What this task involves: Line by line, retype the material exactly and leave each picture out.

Source material:
#####

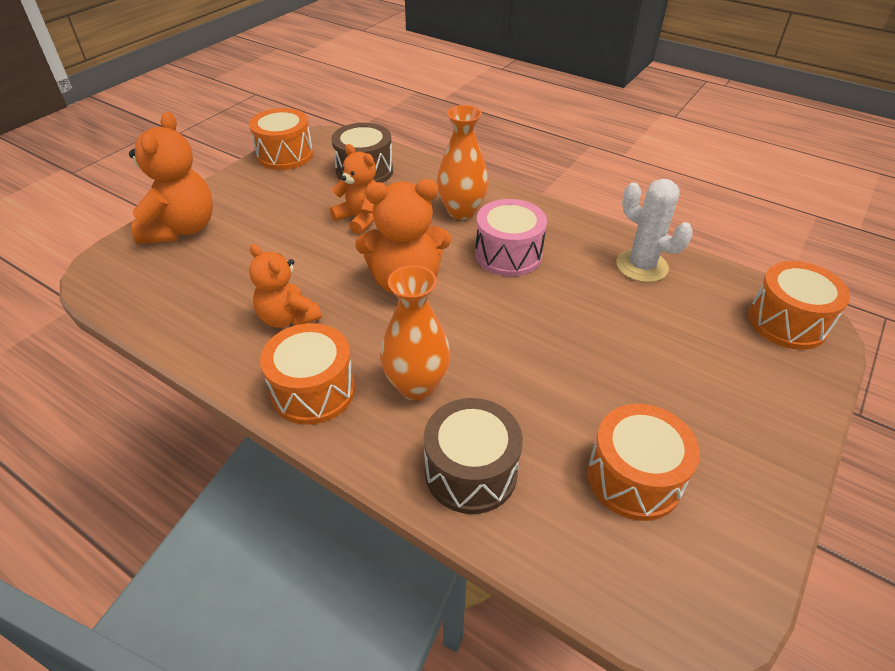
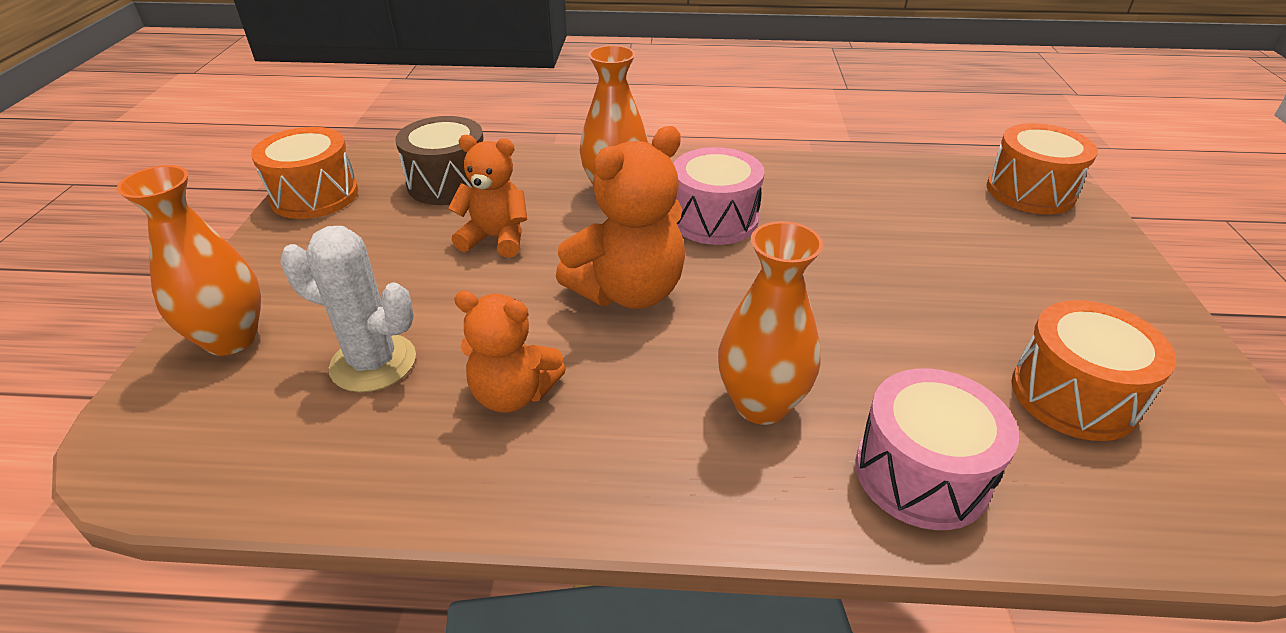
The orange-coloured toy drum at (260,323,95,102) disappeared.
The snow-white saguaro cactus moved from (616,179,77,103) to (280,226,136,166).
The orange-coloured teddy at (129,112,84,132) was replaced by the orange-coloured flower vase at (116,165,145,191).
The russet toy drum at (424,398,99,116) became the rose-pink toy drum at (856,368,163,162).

#####

Response to the task:
The orange-coloured toy drum at (260,323,95,102) disappeared.
The snow-white saguaro cactus moved from (616,179,77,103) to (280,226,136,166).
The orange-coloured teddy at (129,112,84,132) was replaced by the orange-coloured flower vase at (116,165,145,191).
The russet toy drum at (424,398,99,116) became the rose-pink toy drum at (856,368,163,162).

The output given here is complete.